Wherever a line of the data contains "none", copy that line.

[Extracted records]

[Start of section]

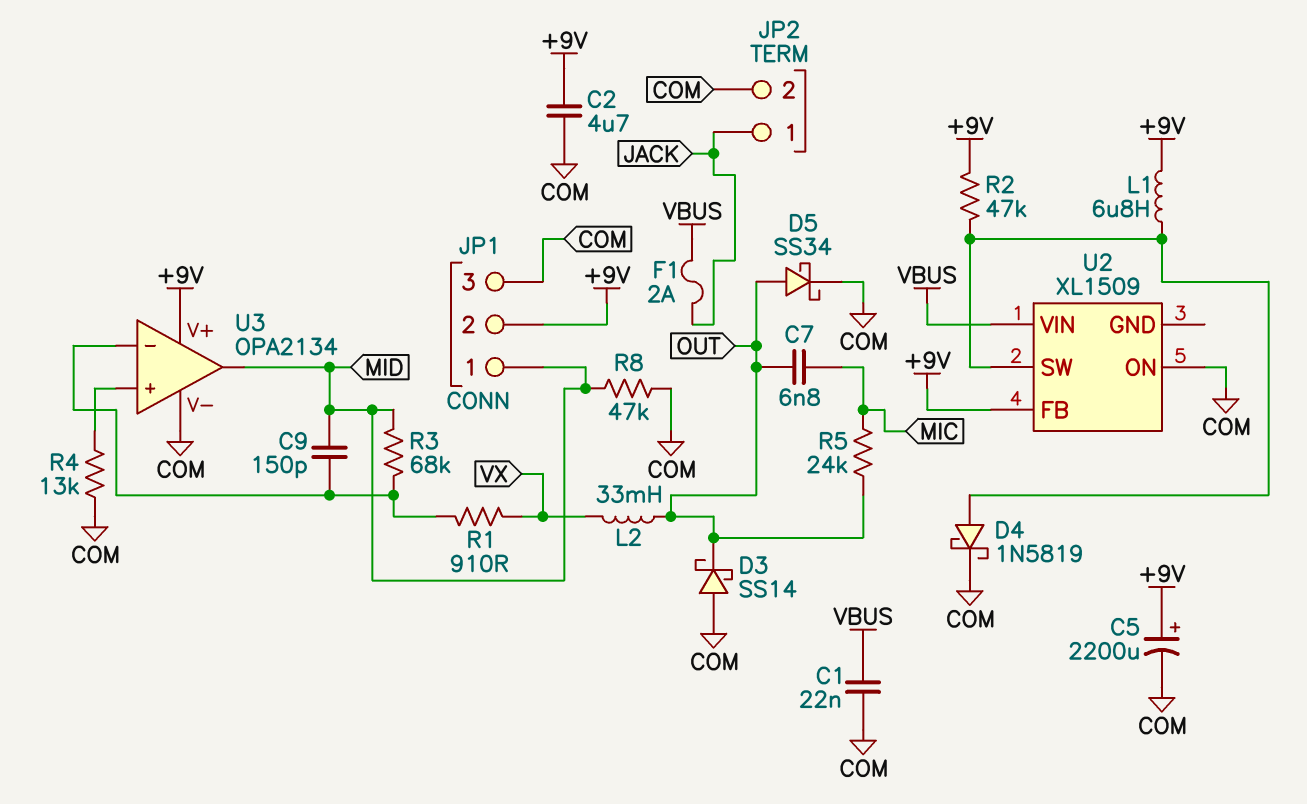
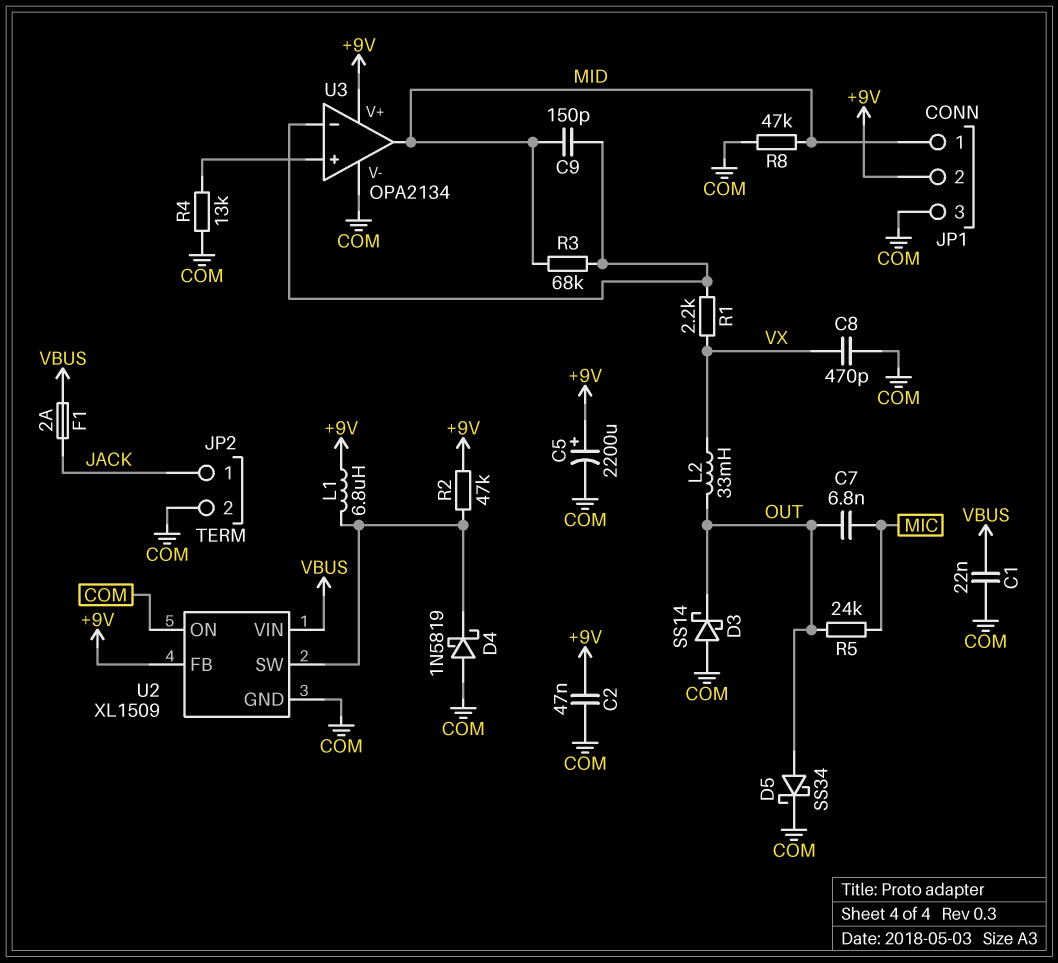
C2: 4.7uF (+9V, COM) -> 47nF (+9V, COM)
C8: none -> 470pF (COM, VX)
D4: schottky 1N5819 (A U2/SW, K COM) -> schottky 1N5819 (A COM, K U2/SW)
R1: 910 (U3/in-, VX) -> 2.2k (U3/in-, VX)
U2 pin GND: none -> COM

[End of section]

▶ _Output of the exercise_
C8: none -> 470pF (COM, VX)
U2 pin GND: none -> COM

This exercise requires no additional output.